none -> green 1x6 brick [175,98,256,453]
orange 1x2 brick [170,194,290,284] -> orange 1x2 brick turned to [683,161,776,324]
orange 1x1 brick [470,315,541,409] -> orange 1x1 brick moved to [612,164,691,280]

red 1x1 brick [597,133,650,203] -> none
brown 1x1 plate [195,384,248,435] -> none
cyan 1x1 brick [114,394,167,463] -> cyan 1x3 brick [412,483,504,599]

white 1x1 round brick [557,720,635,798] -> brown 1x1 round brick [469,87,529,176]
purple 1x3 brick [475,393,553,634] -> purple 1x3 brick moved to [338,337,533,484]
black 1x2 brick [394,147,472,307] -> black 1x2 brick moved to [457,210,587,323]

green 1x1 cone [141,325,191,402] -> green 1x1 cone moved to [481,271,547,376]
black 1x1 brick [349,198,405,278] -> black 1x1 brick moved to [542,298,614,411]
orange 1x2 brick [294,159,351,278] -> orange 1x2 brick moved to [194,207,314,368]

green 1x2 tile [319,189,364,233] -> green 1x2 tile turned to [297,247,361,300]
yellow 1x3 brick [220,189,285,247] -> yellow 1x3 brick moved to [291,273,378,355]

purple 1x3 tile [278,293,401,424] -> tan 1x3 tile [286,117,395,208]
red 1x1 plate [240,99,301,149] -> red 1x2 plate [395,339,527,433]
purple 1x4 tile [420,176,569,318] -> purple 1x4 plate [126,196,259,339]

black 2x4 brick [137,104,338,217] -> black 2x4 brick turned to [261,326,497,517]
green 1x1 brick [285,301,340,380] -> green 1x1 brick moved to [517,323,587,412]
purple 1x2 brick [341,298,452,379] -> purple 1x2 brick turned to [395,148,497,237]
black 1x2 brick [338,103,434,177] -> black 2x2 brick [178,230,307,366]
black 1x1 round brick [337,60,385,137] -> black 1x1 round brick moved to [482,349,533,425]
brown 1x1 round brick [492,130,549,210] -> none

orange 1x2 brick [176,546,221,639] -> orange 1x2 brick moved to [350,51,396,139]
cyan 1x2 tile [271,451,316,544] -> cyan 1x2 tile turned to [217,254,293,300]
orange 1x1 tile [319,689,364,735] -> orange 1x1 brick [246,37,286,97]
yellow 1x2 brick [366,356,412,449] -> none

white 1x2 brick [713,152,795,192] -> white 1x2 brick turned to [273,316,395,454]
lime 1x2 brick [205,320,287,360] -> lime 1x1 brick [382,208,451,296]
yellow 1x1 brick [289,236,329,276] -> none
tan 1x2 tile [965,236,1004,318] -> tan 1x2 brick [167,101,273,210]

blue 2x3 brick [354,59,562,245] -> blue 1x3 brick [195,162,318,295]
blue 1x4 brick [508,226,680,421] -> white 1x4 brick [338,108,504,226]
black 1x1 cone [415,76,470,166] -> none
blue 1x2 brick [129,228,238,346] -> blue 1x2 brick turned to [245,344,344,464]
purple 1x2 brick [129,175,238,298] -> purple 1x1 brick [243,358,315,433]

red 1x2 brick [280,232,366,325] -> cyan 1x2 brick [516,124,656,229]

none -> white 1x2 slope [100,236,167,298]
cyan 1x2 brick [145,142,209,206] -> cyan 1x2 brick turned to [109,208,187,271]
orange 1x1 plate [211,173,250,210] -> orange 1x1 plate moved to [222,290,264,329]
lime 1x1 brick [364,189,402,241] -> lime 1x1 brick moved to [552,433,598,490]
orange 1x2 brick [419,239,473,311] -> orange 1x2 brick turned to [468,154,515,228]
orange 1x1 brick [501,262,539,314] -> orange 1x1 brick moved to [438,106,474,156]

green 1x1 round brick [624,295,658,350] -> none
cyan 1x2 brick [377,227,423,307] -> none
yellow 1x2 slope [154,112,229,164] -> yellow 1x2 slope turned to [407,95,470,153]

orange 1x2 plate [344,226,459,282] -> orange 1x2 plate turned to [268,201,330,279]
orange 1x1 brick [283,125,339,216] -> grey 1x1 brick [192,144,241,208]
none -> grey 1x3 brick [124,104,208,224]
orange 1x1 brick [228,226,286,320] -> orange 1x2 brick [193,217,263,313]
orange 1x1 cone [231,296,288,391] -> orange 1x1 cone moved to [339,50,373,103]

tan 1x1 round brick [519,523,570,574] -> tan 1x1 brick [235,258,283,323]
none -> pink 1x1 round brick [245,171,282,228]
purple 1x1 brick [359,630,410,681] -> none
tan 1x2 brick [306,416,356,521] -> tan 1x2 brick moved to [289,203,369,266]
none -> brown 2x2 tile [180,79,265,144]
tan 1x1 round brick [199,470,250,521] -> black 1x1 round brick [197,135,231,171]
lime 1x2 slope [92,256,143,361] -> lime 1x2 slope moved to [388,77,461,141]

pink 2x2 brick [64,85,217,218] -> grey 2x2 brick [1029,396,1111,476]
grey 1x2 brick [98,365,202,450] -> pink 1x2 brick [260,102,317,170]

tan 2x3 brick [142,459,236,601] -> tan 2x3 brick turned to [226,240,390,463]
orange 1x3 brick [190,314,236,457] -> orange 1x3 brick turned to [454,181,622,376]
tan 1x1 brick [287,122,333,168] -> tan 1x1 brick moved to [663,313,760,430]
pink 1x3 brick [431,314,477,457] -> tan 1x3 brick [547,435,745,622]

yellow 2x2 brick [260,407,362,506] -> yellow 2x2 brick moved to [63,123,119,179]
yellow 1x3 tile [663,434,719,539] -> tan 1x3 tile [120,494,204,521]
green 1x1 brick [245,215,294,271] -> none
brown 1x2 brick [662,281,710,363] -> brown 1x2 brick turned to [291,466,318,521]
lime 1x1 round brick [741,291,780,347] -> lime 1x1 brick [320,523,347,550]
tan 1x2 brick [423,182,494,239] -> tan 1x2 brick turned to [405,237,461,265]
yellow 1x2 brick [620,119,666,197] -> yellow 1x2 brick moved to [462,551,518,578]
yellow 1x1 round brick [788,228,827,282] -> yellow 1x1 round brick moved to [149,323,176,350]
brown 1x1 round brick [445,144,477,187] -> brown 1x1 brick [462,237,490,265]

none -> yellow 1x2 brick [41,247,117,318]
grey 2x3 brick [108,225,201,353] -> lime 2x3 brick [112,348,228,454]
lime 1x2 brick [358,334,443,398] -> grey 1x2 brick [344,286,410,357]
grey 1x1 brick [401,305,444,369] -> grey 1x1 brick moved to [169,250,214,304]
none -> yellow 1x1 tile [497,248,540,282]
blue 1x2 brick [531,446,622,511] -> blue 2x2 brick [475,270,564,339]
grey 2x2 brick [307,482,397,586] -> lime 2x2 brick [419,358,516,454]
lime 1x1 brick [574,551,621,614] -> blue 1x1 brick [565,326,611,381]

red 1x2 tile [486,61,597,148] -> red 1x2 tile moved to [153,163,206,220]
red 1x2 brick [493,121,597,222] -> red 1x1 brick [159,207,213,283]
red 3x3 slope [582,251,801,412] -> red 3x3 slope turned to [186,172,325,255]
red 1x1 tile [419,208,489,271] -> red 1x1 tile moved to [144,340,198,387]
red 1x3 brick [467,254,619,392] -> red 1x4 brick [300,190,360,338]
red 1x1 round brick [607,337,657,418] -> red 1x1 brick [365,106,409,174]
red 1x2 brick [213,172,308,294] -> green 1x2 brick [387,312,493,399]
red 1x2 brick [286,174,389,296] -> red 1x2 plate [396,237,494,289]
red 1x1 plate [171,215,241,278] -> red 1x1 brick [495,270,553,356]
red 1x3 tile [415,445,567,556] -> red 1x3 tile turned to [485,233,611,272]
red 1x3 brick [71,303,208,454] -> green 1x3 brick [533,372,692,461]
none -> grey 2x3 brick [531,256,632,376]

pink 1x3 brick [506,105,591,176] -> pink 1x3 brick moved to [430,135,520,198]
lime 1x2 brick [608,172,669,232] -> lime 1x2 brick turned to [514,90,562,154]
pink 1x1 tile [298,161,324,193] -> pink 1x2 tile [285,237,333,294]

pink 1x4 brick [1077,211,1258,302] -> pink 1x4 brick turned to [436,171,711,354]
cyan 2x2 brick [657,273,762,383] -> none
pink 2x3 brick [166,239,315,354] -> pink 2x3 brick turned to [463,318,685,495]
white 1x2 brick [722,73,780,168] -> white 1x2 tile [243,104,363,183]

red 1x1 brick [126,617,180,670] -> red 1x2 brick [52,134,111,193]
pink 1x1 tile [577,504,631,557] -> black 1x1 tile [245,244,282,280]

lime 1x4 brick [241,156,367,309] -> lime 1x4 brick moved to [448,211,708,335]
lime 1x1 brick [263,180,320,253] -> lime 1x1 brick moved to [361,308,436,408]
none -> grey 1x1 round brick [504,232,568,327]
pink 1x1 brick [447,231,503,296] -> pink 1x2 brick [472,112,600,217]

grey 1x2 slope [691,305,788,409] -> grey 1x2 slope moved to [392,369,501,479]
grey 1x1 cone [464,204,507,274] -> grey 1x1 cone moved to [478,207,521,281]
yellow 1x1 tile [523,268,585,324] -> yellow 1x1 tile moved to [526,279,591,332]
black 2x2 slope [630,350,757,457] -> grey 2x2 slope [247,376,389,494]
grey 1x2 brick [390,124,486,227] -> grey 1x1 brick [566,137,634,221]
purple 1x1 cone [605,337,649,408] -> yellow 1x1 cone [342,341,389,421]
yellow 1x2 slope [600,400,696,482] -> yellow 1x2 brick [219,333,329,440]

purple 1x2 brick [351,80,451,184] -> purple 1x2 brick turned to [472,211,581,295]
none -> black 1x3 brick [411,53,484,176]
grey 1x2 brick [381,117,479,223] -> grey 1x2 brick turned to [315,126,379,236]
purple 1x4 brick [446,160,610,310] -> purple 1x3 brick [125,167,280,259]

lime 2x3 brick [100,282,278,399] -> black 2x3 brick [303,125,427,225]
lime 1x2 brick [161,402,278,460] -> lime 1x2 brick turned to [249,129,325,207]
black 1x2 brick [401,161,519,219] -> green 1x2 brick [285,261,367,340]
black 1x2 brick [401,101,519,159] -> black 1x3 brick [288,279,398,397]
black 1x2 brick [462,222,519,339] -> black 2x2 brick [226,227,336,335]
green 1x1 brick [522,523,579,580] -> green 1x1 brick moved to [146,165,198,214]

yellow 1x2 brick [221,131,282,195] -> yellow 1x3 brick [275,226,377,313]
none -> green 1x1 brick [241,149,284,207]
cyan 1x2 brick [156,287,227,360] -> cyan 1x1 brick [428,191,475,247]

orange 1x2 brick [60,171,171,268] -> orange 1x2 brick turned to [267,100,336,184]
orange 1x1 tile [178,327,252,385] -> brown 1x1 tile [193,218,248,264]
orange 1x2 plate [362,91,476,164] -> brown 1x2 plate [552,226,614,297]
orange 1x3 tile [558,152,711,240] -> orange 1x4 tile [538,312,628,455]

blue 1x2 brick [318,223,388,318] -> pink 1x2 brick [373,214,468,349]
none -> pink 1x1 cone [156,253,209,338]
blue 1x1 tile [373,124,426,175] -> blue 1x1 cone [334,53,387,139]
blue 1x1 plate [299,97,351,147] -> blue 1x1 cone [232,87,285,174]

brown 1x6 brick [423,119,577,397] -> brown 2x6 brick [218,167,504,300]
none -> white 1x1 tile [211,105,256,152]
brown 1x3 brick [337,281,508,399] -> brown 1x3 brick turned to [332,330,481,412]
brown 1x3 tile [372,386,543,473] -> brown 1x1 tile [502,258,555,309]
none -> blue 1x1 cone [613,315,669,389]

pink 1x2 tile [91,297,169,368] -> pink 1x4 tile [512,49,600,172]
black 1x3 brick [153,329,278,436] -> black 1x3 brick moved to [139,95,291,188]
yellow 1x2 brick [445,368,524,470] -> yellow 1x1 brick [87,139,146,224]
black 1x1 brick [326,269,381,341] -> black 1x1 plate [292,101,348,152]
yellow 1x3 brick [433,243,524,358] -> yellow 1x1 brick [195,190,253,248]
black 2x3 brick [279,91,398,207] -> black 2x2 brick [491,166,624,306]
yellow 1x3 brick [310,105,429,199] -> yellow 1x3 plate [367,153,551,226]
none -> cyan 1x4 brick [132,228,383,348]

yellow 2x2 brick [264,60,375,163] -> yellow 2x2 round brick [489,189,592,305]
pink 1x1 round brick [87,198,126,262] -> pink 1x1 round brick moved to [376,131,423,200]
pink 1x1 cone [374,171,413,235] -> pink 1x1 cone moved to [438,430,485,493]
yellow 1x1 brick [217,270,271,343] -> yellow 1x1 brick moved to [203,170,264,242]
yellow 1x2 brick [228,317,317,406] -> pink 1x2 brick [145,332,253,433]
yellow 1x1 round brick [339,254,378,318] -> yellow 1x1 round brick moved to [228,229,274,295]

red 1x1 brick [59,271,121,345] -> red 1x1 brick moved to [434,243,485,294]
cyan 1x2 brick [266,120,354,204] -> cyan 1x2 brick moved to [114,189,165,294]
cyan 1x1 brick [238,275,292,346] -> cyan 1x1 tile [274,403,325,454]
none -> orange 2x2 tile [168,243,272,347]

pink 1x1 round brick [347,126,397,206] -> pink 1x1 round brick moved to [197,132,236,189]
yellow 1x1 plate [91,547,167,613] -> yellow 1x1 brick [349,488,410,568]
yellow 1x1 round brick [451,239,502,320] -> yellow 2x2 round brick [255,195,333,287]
------------------------
_Exercise objective_
Print the records above verbatim from their first line to the line containing "orange 1x2 brick [294,159,351,278]", both included, and stop there.

_Solution to the exercise_
none -> green 1x6 brick [175,98,256,453]
orange 1x2 brick [170,194,290,284] -> orange 1x2 brick turned to [683,161,776,324]
orange 1x1 brick [470,315,541,409] -> orange 1x1 brick moved to [612,164,691,280]

red 1x1 brick [597,133,650,203] -> none
brown 1x1 plate [195,384,248,435] -> none
cyan 1x1 brick [114,394,167,463] -> cyan 1x3 brick [412,483,504,599]

white 1x1 round brick [557,720,635,798] -> brown 1x1 round brick [469,87,529,176]
purple 1x3 brick [475,393,553,634] -> purple 1x3 brick moved to [338,337,533,484]
black 1x2 brick [394,147,472,307] -> black 1x2 brick moved to [457,210,587,323]

green 1x1 cone [141,325,191,402] -> green 1x1 cone moved to [481,271,547,376]
black 1x1 brick [349,198,405,278] -> black 1x1 brick moved to [542,298,614,411]
orange 1x2 brick [294,159,351,278] -> orange 1x2 brick moved to [194,207,314,368]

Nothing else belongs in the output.